----- Source material -----

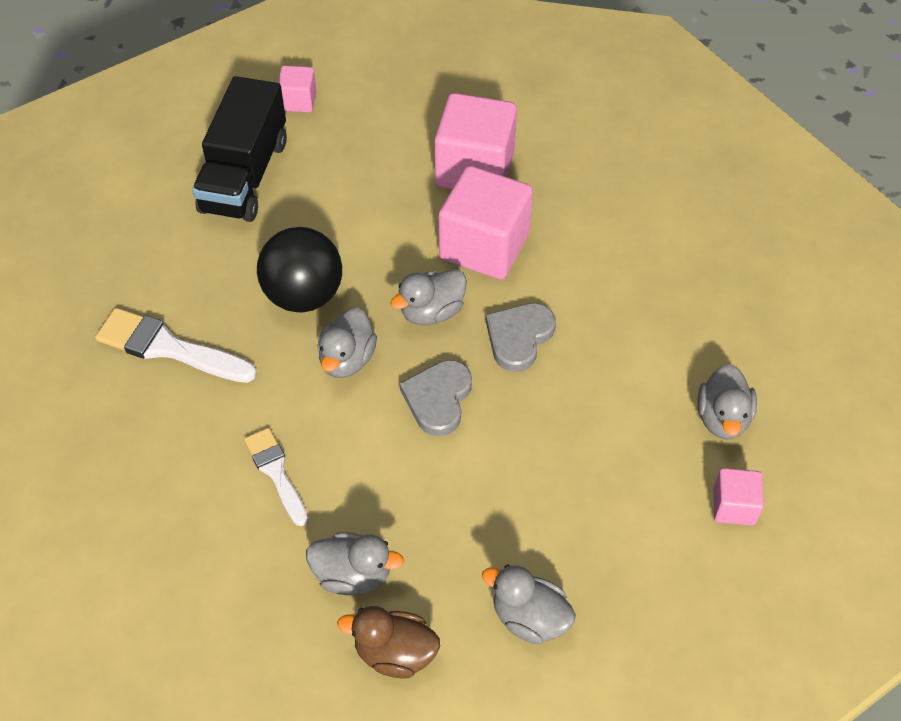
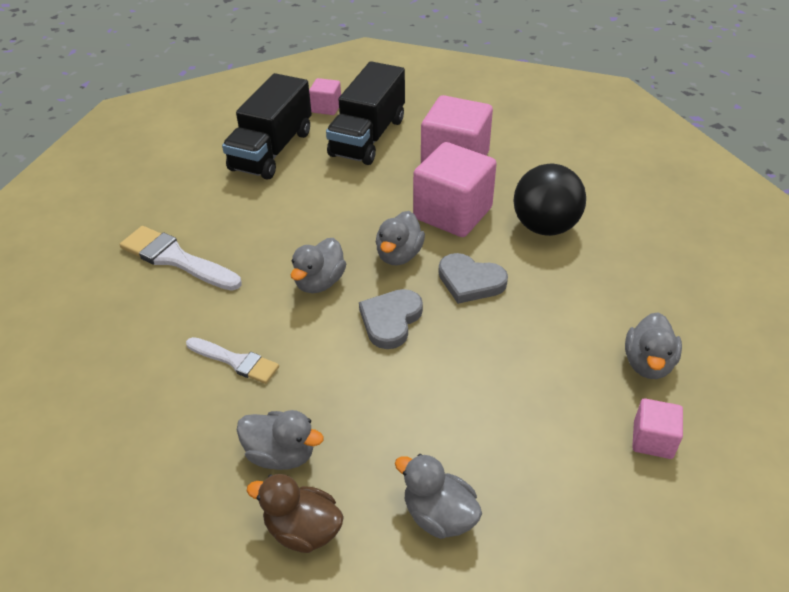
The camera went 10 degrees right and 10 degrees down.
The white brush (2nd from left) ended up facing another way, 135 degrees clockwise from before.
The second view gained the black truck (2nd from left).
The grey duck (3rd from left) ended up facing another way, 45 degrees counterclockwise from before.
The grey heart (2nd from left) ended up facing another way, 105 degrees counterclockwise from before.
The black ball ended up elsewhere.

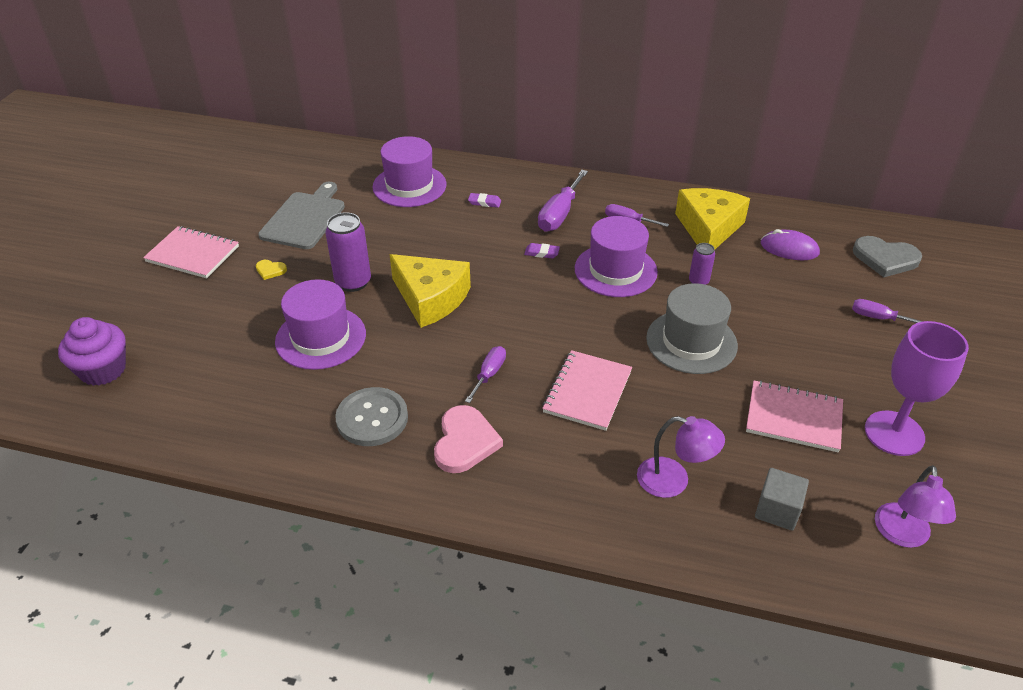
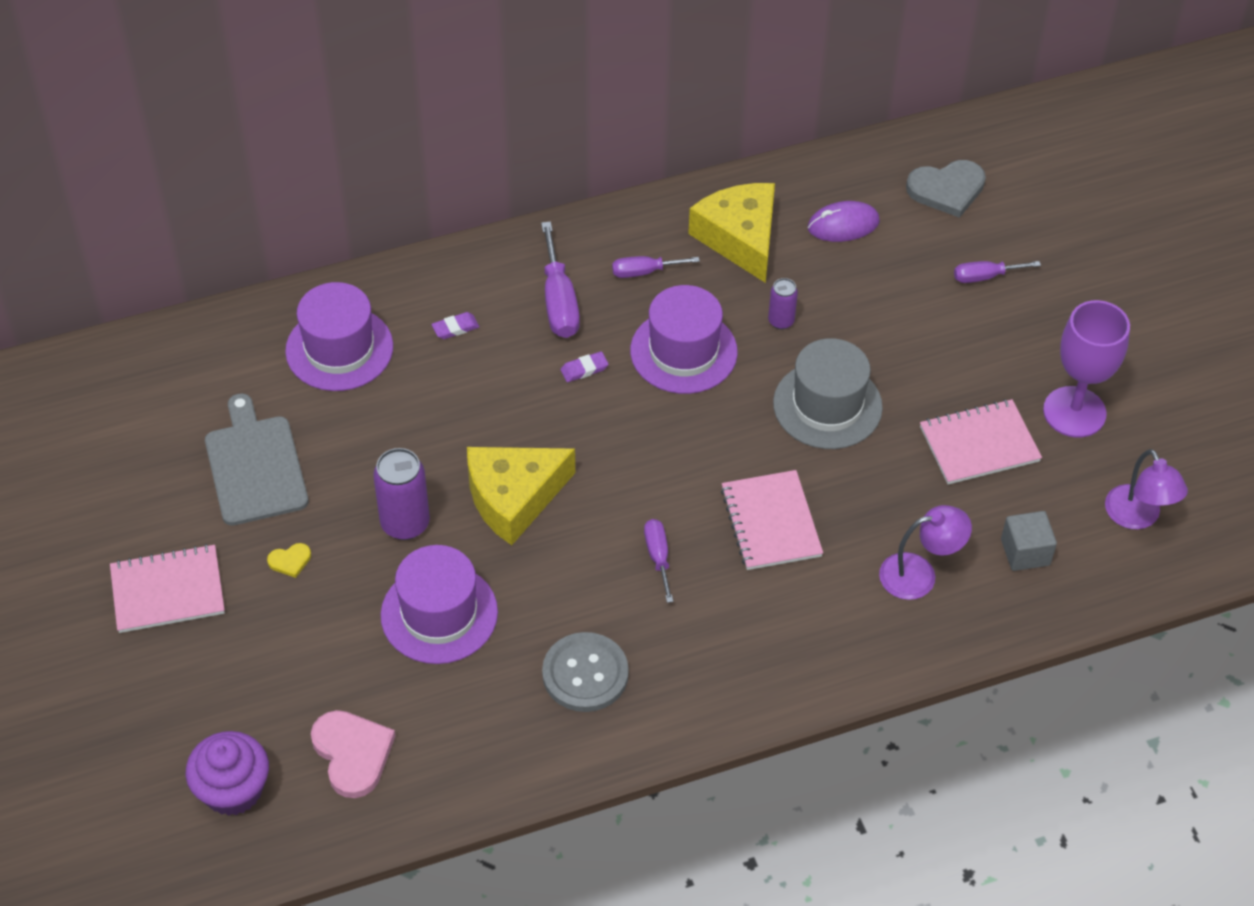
The camera went 35 degrees left and 10 degrees up.
The pink heart ended up elsewhere.
The yellow cheese (1st from left) ended up facing another way, 150 degrees clockwise from before.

-----

▸ Exercise instructions:
Please restate the entries word for word. Skip the pictures.

▸ Output of the exercise:
The camera went 10 degrees right and 10 degrees down.
The white brush (2nd from left) ended up facing another way, 135 degrees clockwise from before.
The second view gained the black truck (2nd from left).
The grey duck (3rd from left) ended up facing another way, 45 degrees counterclockwise from before.
The grey heart (2nd from left) ended up facing another way, 105 degrees counterclockwise from before.
The black ball ended up elsewhere.

The camera went 35 degrees left and 10 degrees up.
The pink heart ended up elsewhere.
The yellow cheese (1st from left) ended up facing another way, 150 degrees clockwise from before.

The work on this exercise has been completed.